● **The task**
All records given below must be printed word for word.

*** Dataset records Section Begins ***

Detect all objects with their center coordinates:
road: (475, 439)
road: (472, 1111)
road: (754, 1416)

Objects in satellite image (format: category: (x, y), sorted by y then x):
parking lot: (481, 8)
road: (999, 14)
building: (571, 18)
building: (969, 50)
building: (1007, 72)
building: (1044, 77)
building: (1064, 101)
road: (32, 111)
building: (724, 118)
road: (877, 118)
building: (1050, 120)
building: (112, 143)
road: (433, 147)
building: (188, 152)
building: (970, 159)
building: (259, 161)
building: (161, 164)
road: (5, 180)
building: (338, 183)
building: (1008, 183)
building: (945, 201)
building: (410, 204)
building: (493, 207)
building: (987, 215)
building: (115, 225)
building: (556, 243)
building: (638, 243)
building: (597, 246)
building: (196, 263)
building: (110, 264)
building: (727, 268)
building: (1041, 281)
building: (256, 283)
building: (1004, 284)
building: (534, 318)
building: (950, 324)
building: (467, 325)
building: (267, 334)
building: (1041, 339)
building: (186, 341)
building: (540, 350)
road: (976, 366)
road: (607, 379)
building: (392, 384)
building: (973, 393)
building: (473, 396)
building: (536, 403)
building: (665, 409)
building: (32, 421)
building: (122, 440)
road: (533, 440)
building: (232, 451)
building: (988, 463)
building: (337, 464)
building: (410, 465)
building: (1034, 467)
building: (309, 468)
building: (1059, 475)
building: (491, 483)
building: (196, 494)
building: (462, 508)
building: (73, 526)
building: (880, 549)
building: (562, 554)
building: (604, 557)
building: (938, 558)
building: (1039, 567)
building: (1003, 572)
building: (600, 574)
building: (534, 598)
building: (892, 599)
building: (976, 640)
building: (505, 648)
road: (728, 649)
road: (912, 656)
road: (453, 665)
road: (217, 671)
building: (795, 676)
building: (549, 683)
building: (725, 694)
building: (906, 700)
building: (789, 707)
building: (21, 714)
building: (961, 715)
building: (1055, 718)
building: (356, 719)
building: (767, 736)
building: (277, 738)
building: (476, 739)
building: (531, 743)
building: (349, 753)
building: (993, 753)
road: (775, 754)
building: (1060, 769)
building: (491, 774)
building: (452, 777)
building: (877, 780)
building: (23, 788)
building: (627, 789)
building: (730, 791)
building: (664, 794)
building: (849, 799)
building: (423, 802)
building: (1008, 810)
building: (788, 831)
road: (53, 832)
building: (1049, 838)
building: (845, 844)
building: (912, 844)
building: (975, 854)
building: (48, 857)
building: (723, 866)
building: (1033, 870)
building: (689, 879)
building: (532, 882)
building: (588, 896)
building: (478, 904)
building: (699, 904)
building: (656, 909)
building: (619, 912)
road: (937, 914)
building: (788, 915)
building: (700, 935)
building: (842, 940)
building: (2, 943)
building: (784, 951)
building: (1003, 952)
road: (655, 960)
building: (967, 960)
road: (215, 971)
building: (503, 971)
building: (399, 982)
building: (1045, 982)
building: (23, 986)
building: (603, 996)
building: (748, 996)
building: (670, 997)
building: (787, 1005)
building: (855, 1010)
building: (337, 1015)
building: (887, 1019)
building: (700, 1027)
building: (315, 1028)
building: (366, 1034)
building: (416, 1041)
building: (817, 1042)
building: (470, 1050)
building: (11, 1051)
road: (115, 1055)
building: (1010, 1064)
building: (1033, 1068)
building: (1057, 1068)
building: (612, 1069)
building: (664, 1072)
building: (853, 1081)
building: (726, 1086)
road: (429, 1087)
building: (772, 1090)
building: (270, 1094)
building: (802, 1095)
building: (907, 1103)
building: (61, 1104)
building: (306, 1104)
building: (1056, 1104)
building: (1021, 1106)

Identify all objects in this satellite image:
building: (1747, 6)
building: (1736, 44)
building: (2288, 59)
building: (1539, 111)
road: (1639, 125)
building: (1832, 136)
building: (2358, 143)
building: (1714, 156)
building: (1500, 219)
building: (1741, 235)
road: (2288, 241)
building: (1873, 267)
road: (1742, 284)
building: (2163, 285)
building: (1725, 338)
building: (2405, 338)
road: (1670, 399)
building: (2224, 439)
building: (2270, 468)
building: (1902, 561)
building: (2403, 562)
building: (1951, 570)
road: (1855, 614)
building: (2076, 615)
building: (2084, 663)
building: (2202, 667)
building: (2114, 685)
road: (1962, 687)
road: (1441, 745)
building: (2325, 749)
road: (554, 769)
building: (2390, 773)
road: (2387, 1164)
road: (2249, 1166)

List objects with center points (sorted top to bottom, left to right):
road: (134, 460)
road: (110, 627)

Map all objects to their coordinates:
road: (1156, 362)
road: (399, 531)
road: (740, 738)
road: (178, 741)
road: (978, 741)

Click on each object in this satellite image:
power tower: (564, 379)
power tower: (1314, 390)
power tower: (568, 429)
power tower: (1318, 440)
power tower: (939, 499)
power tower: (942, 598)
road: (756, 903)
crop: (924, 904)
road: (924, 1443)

*** Dataset records Section Ends ***

● **Solution to the problem**
Detect all objects with their center coordinates:
road: (475, 439)
road: (472, 1111)
road: (754, 1416)

Objects in satellite image (format: category: (x, y), sorted by y then x):
parking lot: (481, 8)
road: (999, 14)
building: (571, 18)
building: (969, 50)
building: (1007, 72)
building: (1044, 77)
building: (1064, 101)
road: (32, 111)
building: (724, 118)
road: (877, 118)
building: (1050, 120)
building: (112, 143)
road: (433, 147)
building: (188, 152)
building: (970, 159)
building: (259, 161)
building: (161, 164)
road: (5, 180)
building: (338, 183)
building: (1008, 183)
building: (945, 201)
building: (410, 204)
building: (493, 207)
building: (987, 215)
building: (115, 225)
building: (556, 243)
building: (638, 243)
building: (597, 246)
building: (196, 263)
building: (110, 264)
building: (727, 268)
building: (1041, 281)
building: (256, 283)
building: (1004, 284)
building: (534, 318)
building: (950, 324)
building: (467, 325)
building: (267, 334)
building: (1041, 339)
building: (186, 341)
building: (540, 350)
road: (976, 366)
road: (607, 379)
building: (392, 384)
building: (973, 393)
building: (473, 396)
building: (536, 403)
building: (665, 409)
building: (32, 421)
building: (122, 440)
road: (533, 440)
building: (232, 451)
building: (988, 463)
building: (337, 464)
building: (410, 465)
building: (1034, 467)
building: (309, 468)
building: (1059, 475)
building: (491, 483)
building: (196, 494)
building: (462, 508)
building: (73, 526)
building: (880, 549)
building: (562, 554)
building: (604, 557)
building: (938, 558)
building: (1039, 567)
building: (1003, 572)
building: (600, 574)
building: (534, 598)
building: (892, 599)
building: (976, 640)
building: (505, 648)
road: (728, 649)
road: (912, 656)
road: (453, 665)
road: (217, 671)
building: (795, 676)
building: (549, 683)
building: (725, 694)
building: (906, 700)
building: (789, 707)
building: (21, 714)
building: (961, 715)
building: (1055, 718)
building: (356, 719)
building: (767, 736)
building: (277, 738)
building: (476, 739)
building: (531, 743)
building: (349, 753)
building: (993, 753)
road: (775, 754)
building: (1060, 769)
building: (491, 774)
building: (452, 777)
building: (877, 780)
building: (23, 788)
building: (627, 789)
building: (730, 791)
building: (664, 794)
building: (849, 799)
building: (423, 802)
building: (1008, 810)
building: (788, 831)
road: (53, 832)
building: (1049, 838)
building: (845, 844)
building: (912, 844)
building: (975, 854)
building: (48, 857)
building: (723, 866)
building: (1033, 870)
building: (689, 879)
building: (532, 882)
building: (588, 896)
building: (478, 904)
building: (699, 904)
building: (656, 909)
building: (619, 912)
road: (937, 914)
building: (788, 915)
building: (700, 935)
building: (842, 940)
building: (2, 943)
building: (784, 951)
building: (1003, 952)
road: (655, 960)
building: (967, 960)
road: (215, 971)
building: (503, 971)
building: (399, 982)
building: (1045, 982)
building: (23, 986)
building: (603, 996)
building: (748, 996)
building: (670, 997)
building: (787, 1005)
building: (855, 1010)
building: (337, 1015)
building: (887, 1019)
building: (700, 1027)
building: (315, 1028)
building: (366, 1034)
building: (416, 1041)
building: (817, 1042)
building: (470, 1050)
building: (11, 1051)
road: (115, 1055)
building: (1010, 1064)
building: (1033, 1068)
building: (1057, 1068)
building: (612, 1069)
building: (664, 1072)
building: (853, 1081)
building: (726, 1086)
road: (429, 1087)
building: (772, 1090)
building: (270, 1094)
building: (802, 1095)
building: (907, 1103)
building: (61, 1104)
building: (306, 1104)
building: (1056, 1104)
building: (1021, 1106)

Identify all objects in this satellite image:
building: (1747, 6)
building: (1736, 44)
building: (2288, 59)
building: (1539, 111)
road: (1639, 125)
building: (1832, 136)
building: (2358, 143)
building: (1714, 156)
building: (1500, 219)
building: (1741, 235)
road: (2288, 241)
building: (1873, 267)
road: (1742, 284)
building: (2163, 285)
building: (1725, 338)
building: (2405, 338)
road: (1670, 399)
building: (2224, 439)
building: (2270, 468)
building: (1902, 561)
building: (2403, 562)
building: (1951, 570)
road: (1855, 614)
building: (2076, 615)
building: (2084, 663)
building: (2202, 667)
building: (2114, 685)
road: (1962, 687)
road: (1441, 745)
building: (2325, 749)
road: (554, 769)
building: (2390, 773)
road: (2387, 1164)
road: (2249, 1166)

List objects with center points (sorted top to bottom, left to right):
road: (134, 460)
road: (110, 627)

Map all objects to their coordinates:
road: (1156, 362)
road: (399, 531)
road: (740, 738)
road: (178, 741)
road: (978, 741)

Click on each object in this satellite image:
power tower: (564, 379)
power tower: (1314, 390)
power tower: (568, 429)
power tower: (1318, 440)
power tower: (939, 499)
power tower: (942, 598)
road: (756, 903)
crop: (924, 904)
road: (924, 1443)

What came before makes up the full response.